**TASK**:
Below are records; reproduce exactly the lines from the one containing "(548, 179) = (675, 252): none -> yellow lemon" through the end, both included, and only those.

(Records contained in a dataset)
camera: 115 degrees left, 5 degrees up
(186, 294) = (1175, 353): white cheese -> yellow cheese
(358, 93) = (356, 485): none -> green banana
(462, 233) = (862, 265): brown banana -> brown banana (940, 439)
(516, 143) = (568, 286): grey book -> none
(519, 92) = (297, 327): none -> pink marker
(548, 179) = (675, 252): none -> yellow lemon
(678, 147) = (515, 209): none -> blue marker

**WRITTEN SOLUTION**:
(548, 179) = (675, 252): none -> yellow lemon
(678, 147) = (515, 209): none -> blue marker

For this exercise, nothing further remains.